─── Provided records ───
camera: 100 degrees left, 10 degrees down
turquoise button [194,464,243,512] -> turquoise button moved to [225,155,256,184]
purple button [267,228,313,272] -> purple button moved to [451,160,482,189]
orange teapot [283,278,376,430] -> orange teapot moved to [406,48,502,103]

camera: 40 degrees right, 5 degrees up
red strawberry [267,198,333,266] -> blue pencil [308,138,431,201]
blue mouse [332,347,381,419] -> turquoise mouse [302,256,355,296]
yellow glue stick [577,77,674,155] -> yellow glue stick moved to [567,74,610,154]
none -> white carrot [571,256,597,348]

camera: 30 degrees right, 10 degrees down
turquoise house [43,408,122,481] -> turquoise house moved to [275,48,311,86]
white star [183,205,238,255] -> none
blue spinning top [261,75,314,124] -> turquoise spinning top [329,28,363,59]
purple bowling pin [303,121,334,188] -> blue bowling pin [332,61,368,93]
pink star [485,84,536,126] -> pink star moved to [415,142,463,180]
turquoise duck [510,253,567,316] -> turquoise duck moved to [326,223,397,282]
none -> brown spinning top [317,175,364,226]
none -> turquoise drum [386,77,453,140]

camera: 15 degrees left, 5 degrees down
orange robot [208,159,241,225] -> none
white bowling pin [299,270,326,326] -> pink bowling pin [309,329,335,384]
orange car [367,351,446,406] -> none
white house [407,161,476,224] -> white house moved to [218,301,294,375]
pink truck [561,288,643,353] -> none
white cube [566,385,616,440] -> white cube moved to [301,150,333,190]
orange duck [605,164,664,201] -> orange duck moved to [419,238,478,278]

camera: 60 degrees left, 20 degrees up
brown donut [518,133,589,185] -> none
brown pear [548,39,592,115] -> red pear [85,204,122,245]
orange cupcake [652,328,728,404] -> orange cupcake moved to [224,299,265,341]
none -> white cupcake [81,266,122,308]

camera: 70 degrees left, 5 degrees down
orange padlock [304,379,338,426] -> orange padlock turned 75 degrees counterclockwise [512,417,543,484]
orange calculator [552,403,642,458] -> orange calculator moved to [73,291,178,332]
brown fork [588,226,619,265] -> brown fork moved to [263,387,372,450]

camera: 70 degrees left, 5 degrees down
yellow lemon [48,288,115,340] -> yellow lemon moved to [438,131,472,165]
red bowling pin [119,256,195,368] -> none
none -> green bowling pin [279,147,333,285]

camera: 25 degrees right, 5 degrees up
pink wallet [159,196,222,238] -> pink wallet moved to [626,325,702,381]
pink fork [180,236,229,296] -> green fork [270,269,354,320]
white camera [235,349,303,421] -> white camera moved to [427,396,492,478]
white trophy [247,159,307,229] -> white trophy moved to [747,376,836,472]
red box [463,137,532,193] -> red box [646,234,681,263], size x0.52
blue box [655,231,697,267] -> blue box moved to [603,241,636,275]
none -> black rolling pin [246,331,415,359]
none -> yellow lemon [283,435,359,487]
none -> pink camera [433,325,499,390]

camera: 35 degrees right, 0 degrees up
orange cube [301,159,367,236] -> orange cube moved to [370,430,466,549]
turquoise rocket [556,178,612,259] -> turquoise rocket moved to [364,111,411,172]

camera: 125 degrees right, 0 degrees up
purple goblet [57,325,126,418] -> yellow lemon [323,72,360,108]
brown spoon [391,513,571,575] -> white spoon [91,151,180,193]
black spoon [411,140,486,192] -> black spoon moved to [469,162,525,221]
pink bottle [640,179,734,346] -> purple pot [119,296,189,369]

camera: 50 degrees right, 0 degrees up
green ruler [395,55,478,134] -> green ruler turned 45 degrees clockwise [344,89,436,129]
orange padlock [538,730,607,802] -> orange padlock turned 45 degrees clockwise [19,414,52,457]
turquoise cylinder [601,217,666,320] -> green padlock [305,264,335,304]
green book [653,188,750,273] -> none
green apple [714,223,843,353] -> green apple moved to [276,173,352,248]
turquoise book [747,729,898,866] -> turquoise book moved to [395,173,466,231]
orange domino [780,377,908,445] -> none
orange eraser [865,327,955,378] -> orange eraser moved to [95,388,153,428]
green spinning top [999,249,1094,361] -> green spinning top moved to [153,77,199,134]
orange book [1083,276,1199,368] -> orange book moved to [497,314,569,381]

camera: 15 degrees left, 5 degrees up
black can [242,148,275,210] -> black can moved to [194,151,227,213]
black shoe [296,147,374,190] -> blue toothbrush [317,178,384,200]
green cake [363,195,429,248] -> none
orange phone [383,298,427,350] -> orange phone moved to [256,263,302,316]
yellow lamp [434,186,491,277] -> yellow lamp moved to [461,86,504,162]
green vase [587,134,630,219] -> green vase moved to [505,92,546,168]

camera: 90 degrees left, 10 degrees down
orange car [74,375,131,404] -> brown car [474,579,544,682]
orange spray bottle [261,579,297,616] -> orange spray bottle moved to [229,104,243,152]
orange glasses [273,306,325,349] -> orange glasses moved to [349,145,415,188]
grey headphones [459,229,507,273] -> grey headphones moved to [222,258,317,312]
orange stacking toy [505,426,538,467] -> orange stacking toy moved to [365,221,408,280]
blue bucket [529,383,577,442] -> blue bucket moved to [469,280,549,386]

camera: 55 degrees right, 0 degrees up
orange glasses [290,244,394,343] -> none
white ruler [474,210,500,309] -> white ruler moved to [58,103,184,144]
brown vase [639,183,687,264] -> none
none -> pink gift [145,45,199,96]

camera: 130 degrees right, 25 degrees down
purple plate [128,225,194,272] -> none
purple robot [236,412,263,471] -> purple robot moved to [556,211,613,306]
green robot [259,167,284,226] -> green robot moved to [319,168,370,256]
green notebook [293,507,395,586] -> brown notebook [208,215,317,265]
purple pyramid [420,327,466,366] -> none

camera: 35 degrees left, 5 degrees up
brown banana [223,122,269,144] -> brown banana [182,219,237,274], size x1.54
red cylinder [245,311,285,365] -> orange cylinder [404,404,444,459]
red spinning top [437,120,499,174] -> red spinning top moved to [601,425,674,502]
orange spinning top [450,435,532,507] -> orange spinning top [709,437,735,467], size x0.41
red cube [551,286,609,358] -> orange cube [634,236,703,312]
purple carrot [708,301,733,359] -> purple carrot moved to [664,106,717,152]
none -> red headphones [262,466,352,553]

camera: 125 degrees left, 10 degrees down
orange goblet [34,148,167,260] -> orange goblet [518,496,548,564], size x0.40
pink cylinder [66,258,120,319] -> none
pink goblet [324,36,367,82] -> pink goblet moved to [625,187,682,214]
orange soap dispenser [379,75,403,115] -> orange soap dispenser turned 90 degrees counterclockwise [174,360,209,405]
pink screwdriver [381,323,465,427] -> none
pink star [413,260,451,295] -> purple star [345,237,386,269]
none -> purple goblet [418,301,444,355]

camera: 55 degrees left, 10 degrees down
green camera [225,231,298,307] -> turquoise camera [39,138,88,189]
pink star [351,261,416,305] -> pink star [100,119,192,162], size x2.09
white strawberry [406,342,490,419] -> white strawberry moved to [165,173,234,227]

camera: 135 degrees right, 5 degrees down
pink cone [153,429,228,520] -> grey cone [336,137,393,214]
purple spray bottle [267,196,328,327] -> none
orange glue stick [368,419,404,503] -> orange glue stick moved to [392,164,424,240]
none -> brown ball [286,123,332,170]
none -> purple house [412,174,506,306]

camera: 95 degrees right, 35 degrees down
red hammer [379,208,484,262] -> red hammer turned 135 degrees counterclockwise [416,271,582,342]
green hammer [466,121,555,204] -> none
───
- Goal of the exercise -
Look above for the line with "orange book [1083,276,1199,368]"; retype exactly that line, every line after it up to the line with "green vase [587,134,630,219]", and that line too, nothing else.

- Reply -
orange book [1083,276,1199,368] -> orange book moved to [497,314,569,381]

camera: 15 degrees left, 5 degrees up
black can [242,148,275,210] -> black can moved to [194,151,227,213]
black shoe [296,147,374,190] -> blue toothbrush [317,178,384,200]
green cake [363,195,429,248] -> none
orange phone [383,298,427,350] -> orange phone moved to [256,263,302,316]
yellow lamp [434,186,491,277] -> yellow lamp moved to [461,86,504,162]
green vase [587,134,630,219] -> green vase moved to [505,92,546,168]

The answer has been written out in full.